---------- The records

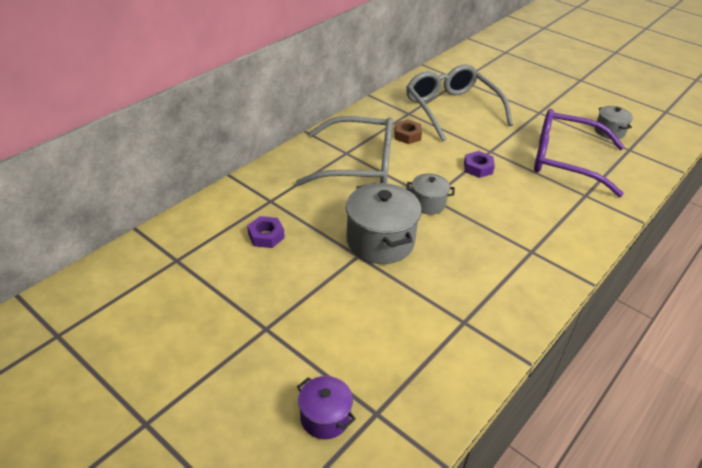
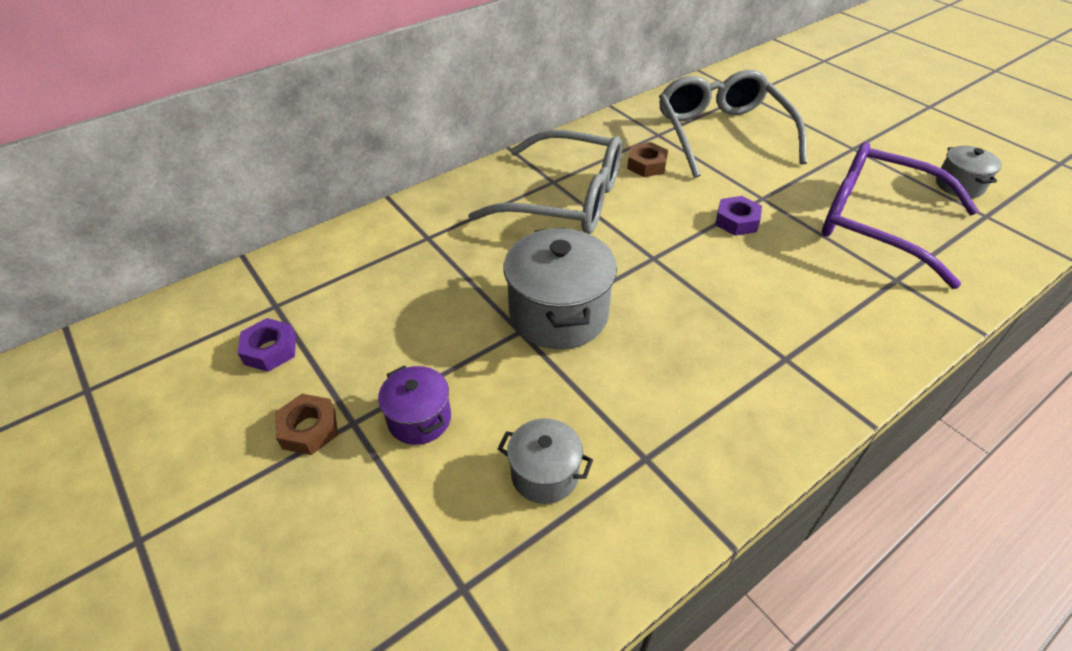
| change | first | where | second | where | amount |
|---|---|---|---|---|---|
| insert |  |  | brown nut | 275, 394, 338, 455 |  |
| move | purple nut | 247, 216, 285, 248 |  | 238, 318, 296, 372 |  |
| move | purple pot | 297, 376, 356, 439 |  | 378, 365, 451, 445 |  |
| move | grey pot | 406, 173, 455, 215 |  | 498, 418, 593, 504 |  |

--------------------
---------- The records

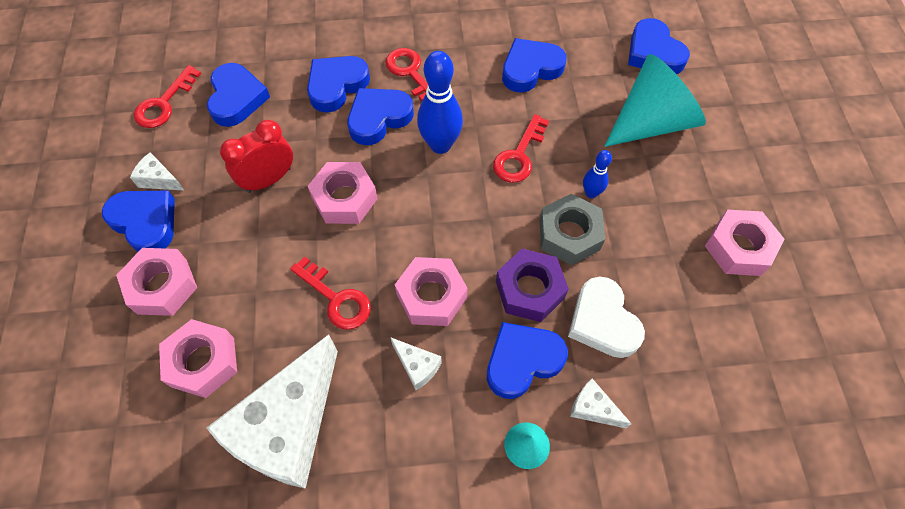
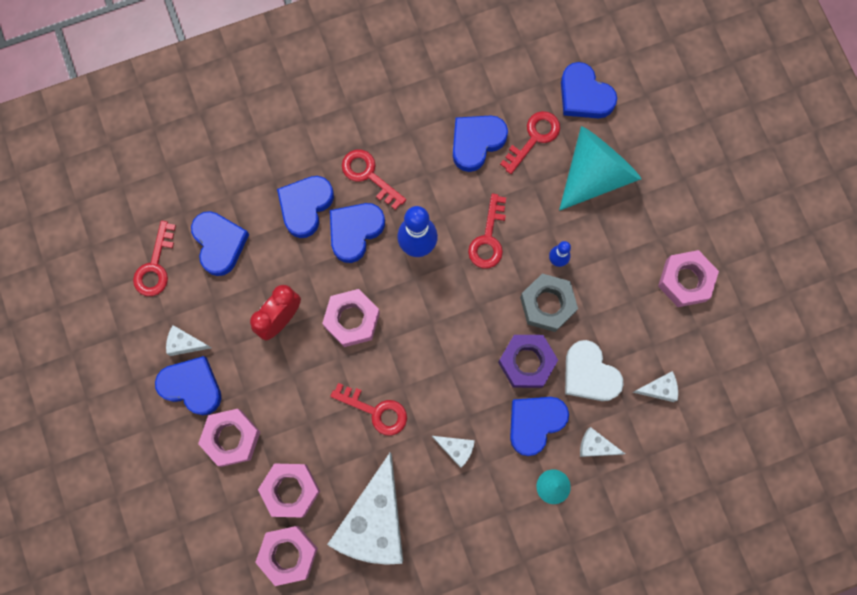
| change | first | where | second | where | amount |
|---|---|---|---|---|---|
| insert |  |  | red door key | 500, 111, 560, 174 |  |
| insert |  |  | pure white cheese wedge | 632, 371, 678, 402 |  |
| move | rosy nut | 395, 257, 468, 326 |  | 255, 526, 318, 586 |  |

--------------------

▶ **About this task**:
Report every line in the data that holds "insert", copying each one.

▶ **Response to this task**:
| insert |  |  | brown nut | 275, 394, 338, 455 |  |
| insert |  |  | red door key | 500, 111, 560, 174 |  |
| insert |  |  | pure white cheese wedge | 632, 371, 678, 402 |  |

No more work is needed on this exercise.